From the entries below, return only the lines starting at the one that contains "BUZZER pin IO: TX -> 8" and ending at the one that contains "PIXELS1 pin DIN: D2 -> RX2", exactly as they stand.

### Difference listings
※ ※ ※

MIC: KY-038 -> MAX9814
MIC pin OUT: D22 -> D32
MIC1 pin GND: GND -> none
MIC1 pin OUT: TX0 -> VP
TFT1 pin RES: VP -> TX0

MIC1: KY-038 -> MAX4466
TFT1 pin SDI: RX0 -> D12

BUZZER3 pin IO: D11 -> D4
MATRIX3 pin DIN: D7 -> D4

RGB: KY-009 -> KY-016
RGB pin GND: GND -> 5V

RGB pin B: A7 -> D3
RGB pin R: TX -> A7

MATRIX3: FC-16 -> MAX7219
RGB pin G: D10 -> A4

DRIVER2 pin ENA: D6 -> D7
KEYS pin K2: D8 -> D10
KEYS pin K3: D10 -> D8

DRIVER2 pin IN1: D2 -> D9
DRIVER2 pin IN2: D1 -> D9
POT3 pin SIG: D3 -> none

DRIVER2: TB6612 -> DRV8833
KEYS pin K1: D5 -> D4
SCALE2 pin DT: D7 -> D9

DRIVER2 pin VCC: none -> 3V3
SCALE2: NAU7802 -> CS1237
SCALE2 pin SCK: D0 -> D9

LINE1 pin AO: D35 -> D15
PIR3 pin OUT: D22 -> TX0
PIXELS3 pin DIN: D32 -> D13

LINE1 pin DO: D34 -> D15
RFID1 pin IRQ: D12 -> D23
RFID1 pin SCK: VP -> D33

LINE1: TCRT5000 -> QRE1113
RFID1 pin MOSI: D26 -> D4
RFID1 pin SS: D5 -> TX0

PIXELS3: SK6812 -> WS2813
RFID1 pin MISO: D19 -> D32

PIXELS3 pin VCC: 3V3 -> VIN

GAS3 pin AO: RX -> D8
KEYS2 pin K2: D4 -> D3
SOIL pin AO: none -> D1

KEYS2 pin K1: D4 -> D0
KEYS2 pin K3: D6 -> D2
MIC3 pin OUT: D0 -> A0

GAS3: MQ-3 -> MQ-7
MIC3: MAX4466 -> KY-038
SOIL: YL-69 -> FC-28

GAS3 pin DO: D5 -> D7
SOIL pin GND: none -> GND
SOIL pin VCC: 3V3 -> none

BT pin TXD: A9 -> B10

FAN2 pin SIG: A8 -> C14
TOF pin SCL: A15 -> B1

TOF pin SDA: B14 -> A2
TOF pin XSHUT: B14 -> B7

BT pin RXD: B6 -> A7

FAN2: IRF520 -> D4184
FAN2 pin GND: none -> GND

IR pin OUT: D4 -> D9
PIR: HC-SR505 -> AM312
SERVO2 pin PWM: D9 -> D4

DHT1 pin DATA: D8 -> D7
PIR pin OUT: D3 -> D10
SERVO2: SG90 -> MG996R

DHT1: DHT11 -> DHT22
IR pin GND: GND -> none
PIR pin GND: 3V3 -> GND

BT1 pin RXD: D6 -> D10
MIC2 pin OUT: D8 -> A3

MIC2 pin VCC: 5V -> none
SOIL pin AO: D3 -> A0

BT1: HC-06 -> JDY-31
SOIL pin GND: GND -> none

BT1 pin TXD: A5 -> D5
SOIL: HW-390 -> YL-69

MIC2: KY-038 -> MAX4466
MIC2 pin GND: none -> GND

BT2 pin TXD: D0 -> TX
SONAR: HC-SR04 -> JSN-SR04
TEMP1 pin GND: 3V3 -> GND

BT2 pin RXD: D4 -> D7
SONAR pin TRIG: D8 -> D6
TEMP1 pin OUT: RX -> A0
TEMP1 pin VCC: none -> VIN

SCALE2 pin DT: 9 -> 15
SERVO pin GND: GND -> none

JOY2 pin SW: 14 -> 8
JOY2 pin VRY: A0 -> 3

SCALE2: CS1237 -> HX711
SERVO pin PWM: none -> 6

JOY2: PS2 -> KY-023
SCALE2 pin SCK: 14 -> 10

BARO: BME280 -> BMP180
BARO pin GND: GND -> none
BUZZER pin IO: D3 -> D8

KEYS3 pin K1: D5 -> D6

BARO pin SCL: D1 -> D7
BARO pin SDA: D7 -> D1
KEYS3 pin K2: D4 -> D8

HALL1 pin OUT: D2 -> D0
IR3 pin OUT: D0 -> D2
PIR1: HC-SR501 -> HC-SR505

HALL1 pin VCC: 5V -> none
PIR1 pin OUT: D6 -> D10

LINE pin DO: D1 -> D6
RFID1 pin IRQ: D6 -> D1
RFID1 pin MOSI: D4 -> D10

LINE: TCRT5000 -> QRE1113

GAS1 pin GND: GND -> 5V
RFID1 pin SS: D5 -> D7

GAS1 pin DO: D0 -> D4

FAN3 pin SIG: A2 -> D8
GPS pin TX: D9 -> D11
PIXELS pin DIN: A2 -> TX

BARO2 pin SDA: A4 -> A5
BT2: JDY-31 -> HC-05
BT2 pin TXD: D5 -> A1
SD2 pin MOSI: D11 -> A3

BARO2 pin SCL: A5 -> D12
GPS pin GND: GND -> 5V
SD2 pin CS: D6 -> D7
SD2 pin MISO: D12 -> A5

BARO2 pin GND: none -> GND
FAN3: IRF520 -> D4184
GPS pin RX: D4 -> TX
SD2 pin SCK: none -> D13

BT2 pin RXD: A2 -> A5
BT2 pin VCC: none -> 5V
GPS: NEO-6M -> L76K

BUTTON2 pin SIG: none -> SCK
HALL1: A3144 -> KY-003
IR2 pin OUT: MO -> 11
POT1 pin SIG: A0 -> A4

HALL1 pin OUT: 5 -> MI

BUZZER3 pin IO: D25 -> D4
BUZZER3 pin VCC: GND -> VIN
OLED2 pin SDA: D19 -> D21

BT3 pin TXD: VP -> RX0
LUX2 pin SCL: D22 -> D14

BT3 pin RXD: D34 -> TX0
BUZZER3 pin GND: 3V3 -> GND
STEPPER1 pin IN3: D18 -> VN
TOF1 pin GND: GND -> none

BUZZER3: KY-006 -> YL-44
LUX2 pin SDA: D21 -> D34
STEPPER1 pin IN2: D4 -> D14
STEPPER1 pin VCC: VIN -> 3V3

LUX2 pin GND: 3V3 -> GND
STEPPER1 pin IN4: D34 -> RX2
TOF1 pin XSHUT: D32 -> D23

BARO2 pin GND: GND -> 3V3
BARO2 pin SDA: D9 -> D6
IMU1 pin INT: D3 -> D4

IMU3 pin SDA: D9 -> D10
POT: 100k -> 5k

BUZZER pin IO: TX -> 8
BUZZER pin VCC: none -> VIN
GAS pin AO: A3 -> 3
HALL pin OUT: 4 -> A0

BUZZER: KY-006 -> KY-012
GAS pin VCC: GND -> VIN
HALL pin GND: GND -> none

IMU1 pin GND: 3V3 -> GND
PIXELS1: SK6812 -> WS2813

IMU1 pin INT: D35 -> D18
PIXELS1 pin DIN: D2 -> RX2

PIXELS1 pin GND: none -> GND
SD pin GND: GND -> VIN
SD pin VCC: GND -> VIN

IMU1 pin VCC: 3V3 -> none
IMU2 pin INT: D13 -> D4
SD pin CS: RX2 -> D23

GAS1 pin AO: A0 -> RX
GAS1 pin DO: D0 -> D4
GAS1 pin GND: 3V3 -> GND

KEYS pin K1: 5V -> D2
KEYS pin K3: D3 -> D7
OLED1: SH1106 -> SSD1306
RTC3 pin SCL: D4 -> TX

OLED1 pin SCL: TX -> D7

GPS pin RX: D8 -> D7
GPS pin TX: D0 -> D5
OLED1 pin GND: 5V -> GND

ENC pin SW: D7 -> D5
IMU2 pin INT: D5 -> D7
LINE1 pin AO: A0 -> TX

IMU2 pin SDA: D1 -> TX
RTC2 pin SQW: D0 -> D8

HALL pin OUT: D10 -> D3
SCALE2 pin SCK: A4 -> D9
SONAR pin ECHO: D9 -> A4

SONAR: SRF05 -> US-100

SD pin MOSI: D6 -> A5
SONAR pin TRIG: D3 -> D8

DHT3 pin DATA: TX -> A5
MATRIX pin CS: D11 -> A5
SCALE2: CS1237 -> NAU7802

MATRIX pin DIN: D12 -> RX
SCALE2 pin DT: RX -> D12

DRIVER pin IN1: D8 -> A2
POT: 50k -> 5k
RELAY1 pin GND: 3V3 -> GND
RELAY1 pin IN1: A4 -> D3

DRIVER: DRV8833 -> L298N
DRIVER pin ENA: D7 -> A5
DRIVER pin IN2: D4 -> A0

※ ※ ※

### Result for this exercise
BUZZER pin IO: TX -> 8
BUZZER pin VCC: none -> VIN
GAS pin AO: A3 -> 3
HALL pin OUT: 4 -> A0

BUZZER: KY-006 -> KY-012
GAS pin VCC: GND -> VIN
HALL pin GND: GND -> none

IMU1 pin GND: 3V3 -> GND
PIXELS1: SK6812 -> WS2813

IMU1 pin INT: D35 -> D18
PIXELS1 pin DIN: D2 -> RX2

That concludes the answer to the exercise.